[DATA FOR THIS TASK — start]
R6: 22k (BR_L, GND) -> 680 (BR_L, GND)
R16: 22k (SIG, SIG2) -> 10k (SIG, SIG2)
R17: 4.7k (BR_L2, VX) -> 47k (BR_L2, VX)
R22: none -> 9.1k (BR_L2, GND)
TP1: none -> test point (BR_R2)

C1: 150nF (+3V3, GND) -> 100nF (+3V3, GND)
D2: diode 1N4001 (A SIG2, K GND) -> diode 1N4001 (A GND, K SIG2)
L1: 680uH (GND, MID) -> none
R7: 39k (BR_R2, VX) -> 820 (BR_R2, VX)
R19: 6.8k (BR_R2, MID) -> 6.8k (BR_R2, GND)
[DATA FOR THIS TASK — finish]
[DATA FOR THIS TASK — start]
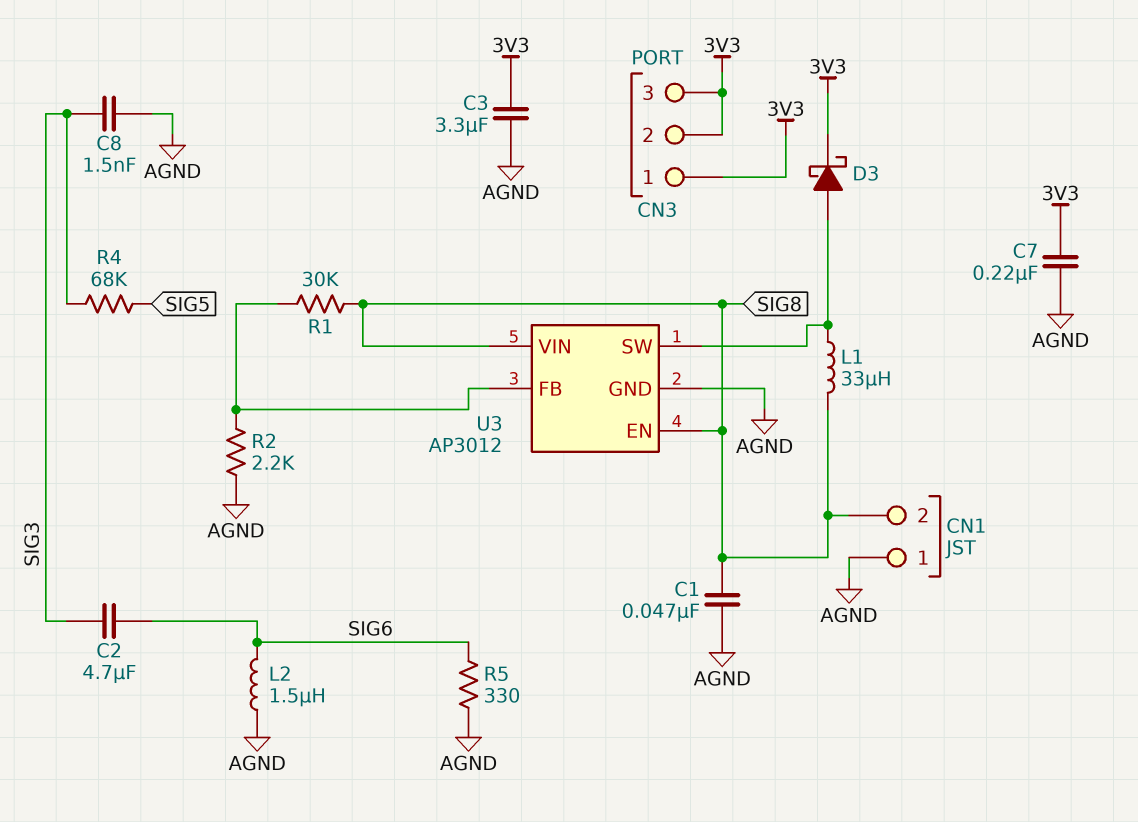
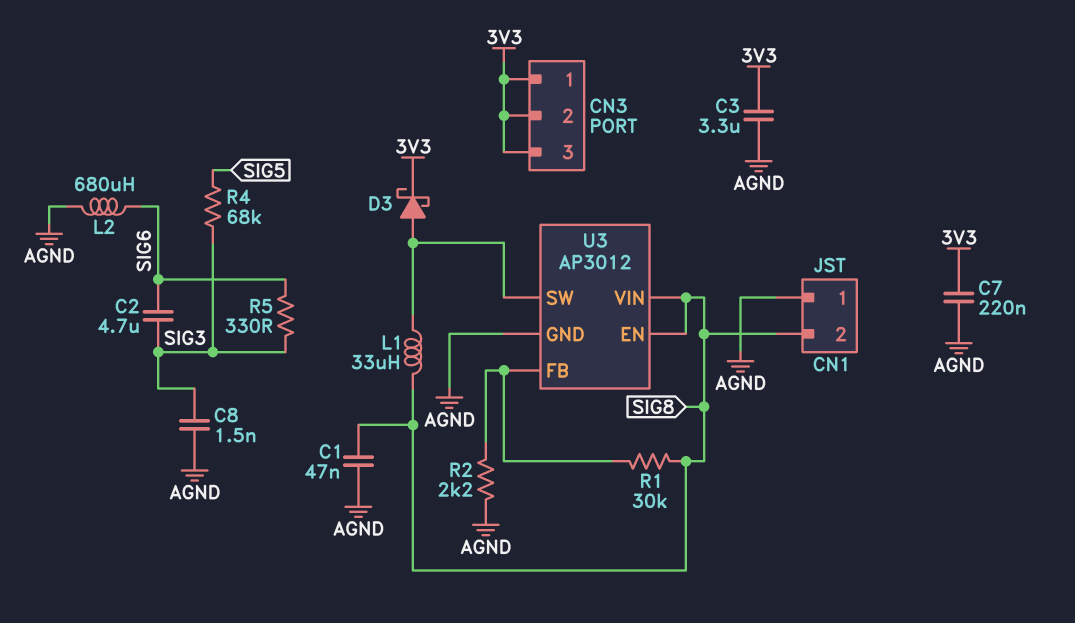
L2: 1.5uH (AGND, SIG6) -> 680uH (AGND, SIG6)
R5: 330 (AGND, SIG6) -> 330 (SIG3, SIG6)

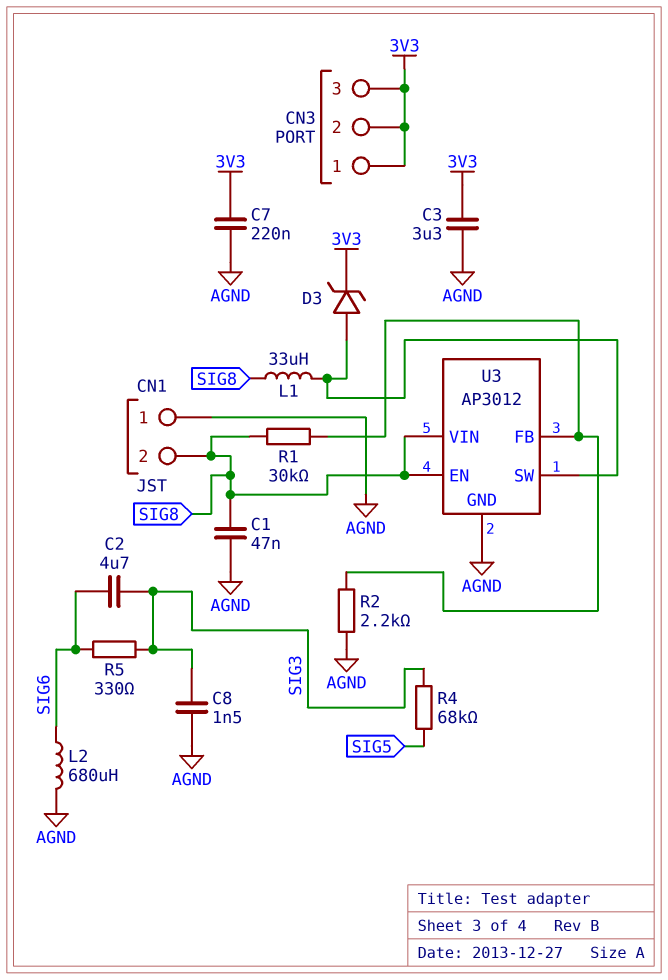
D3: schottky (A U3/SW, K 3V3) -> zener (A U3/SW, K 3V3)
[DATA FOR THIS TASK — finish]
[DATA FOR THIS TASK — start]
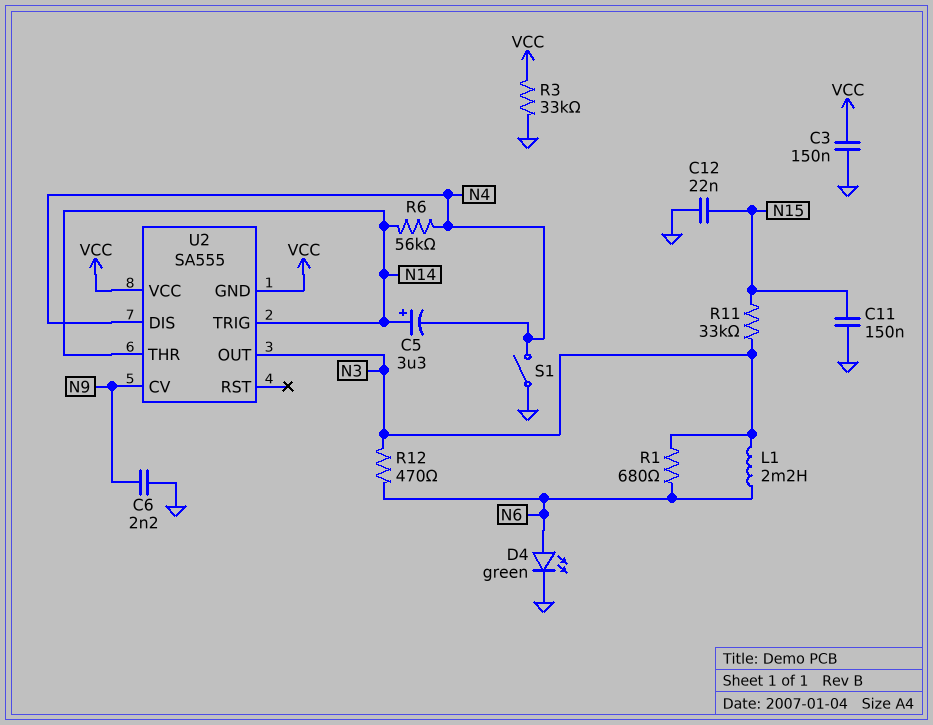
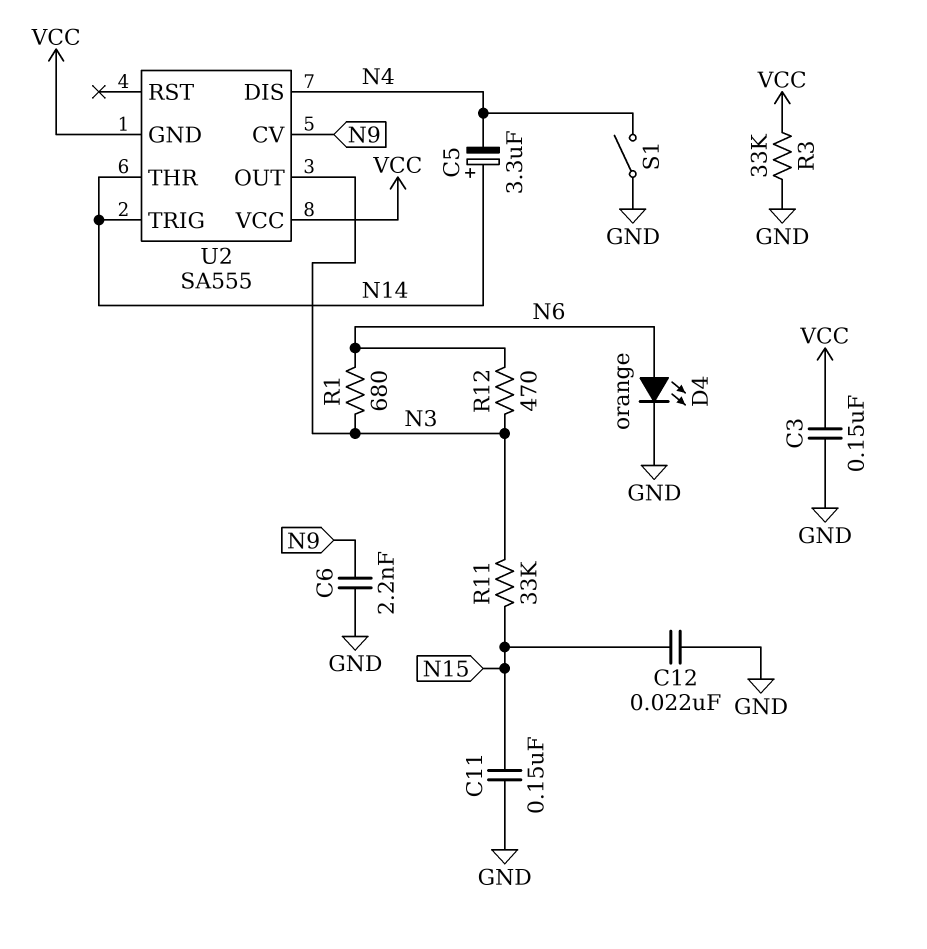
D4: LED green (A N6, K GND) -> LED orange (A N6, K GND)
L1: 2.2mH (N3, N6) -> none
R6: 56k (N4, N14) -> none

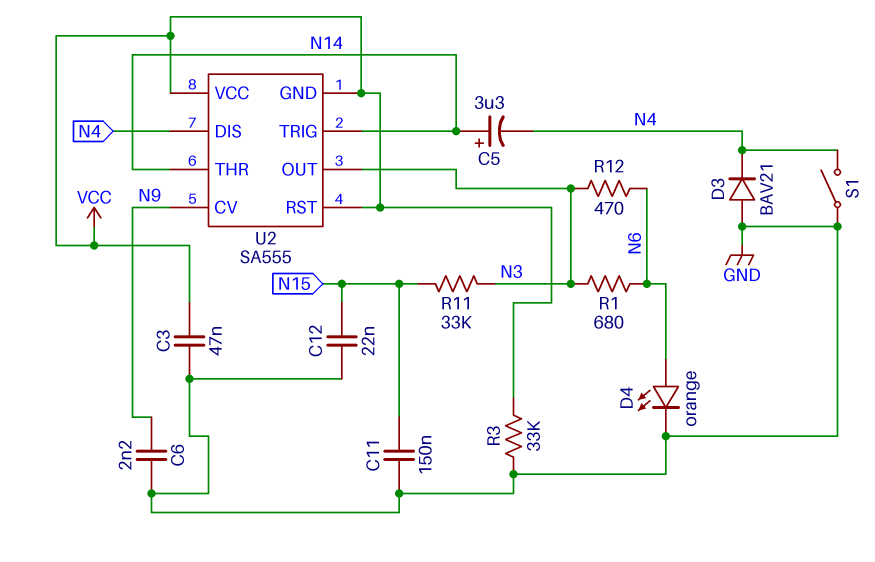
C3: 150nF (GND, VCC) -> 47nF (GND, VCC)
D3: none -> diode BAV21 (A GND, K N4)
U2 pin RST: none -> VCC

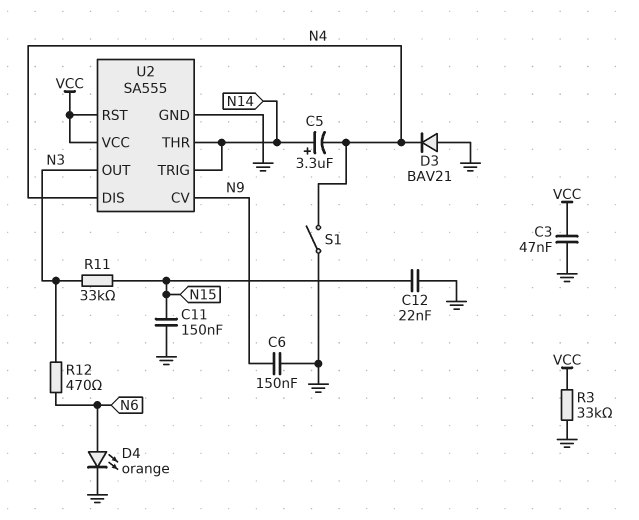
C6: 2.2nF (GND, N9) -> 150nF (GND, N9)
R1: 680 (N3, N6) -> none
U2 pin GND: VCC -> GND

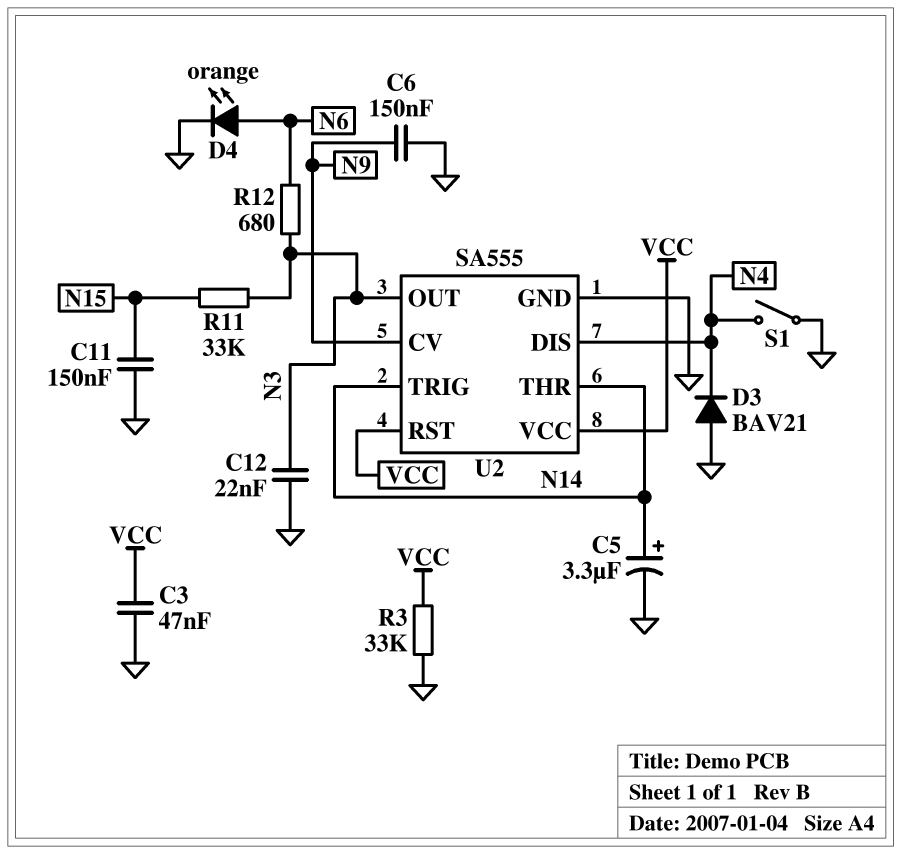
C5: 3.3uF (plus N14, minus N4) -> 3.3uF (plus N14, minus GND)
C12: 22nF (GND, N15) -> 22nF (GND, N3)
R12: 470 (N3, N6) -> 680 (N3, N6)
[DATA FOR THIS TASK — finish]
WHAT IS REQUIRED
Write out exactly the lines that fall from the line with "R6: 22k (BR_L, GND) -> 680 (BR_L, GND)" to the line with "R7: 39k (BR_R2, VX) -> 820 (BR_R2, VX)" in the records above, keeping both ends.

OUTPUT BELOW
R6: 22k (BR_L, GND) -> 680 (BR_L, GND)
R16: 22k (SIG, SIG2) -> 10k (SIG, SIG2)
R17: 4.7k (BR_L2, VX) -> 47k (BR_L2, VX)
R22: none -> 9.1k (BR_L2, GND)
TP1: none -> test point (BR_R2)

C1: 150nF (+3V3, GND) -> 100nF (+3V3, GND)
D2: diode 1N4001 (A SIG2, K GND) -> diode 1N4001 (A GND, K SIG2)
L1: 680uH (GND, MID) -> none
R7: 39k (BR_R2, VX) -> 820 (BR_R2, VX)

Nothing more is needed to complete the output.